Indicate, with the number alone, how many lines in the listing below hold the string "camera".
--- Source records ---
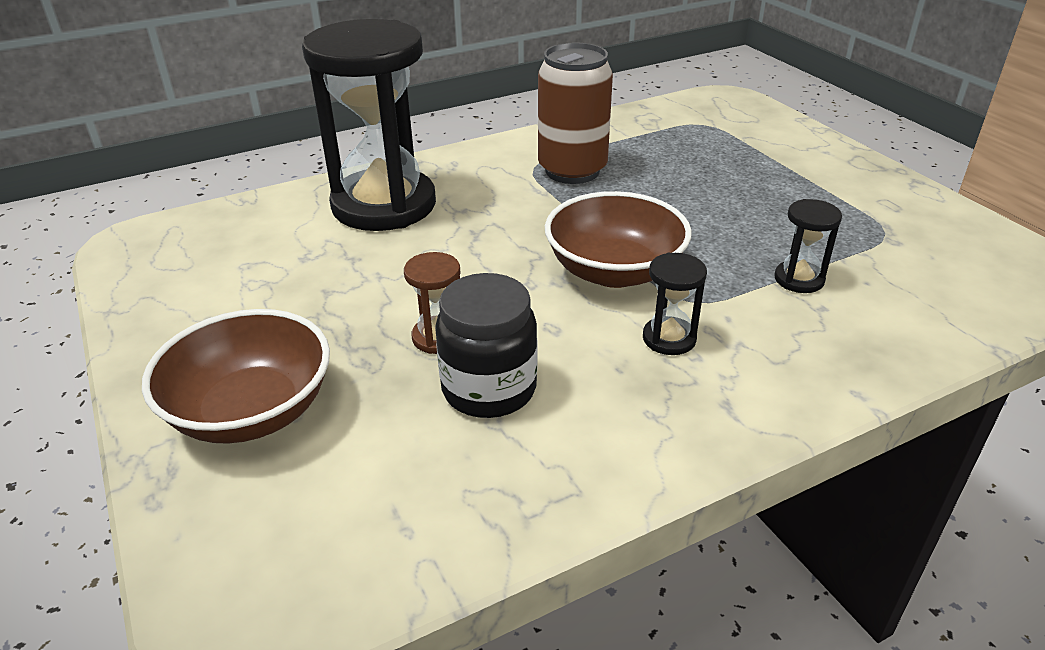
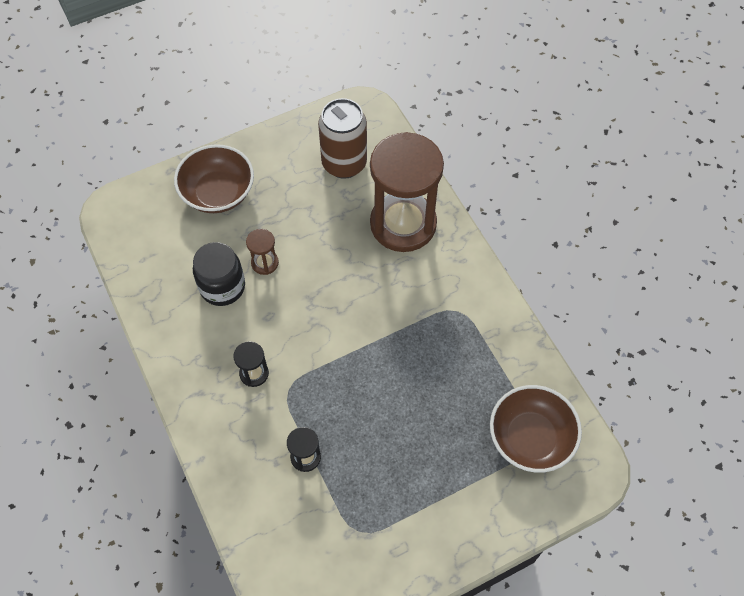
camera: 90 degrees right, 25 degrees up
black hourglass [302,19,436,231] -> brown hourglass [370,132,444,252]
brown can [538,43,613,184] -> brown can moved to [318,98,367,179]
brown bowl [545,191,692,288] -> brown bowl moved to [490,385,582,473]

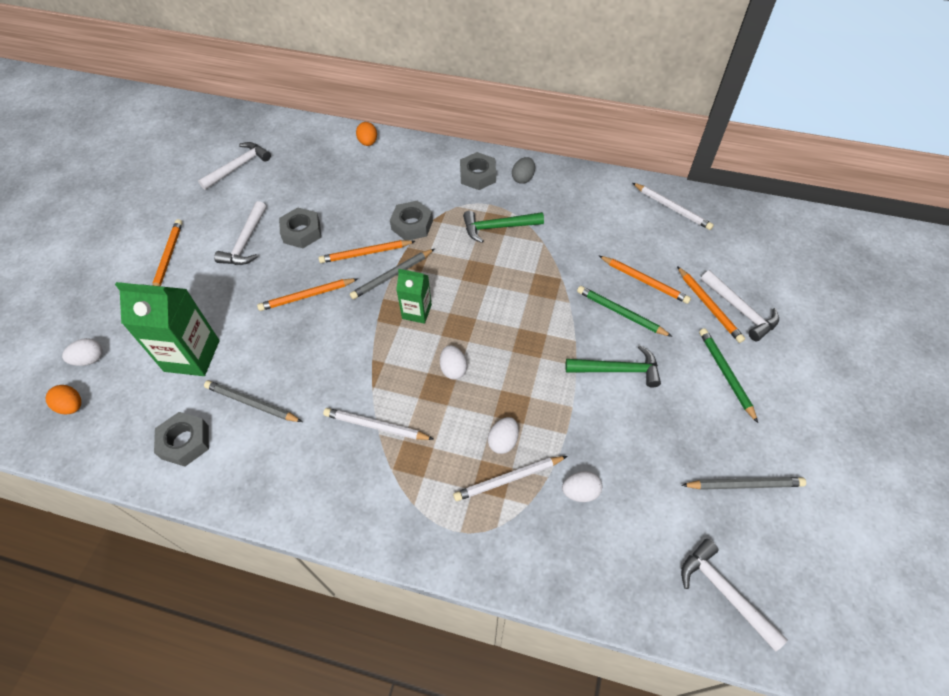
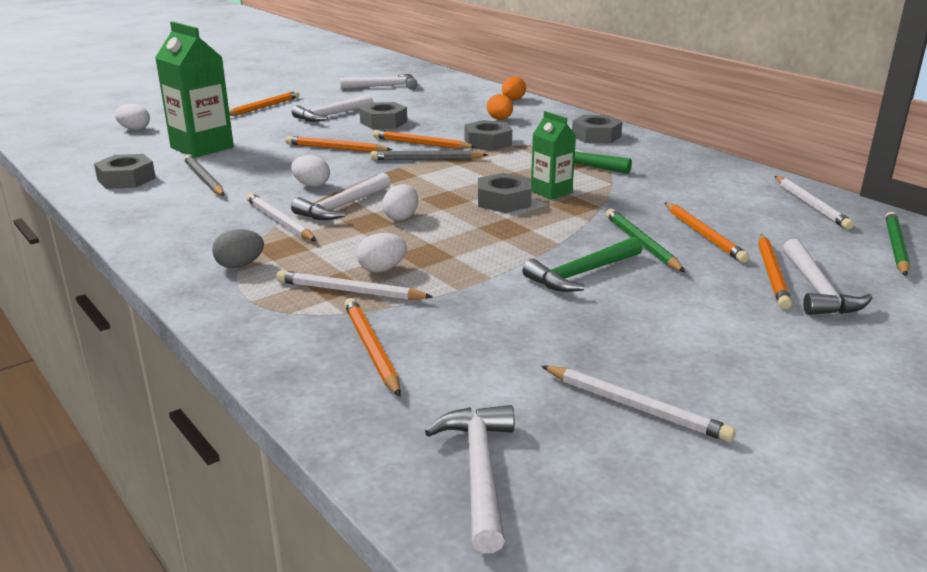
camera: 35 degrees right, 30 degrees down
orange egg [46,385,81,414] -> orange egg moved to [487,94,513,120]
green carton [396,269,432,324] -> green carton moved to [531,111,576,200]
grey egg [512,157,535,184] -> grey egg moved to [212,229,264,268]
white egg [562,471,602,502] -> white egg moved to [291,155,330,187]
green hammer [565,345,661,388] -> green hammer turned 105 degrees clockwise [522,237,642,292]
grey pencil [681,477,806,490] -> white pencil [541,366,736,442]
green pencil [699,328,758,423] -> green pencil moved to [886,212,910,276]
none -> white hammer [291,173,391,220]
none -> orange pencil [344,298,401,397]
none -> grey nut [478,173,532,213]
---
- [Task answer]
2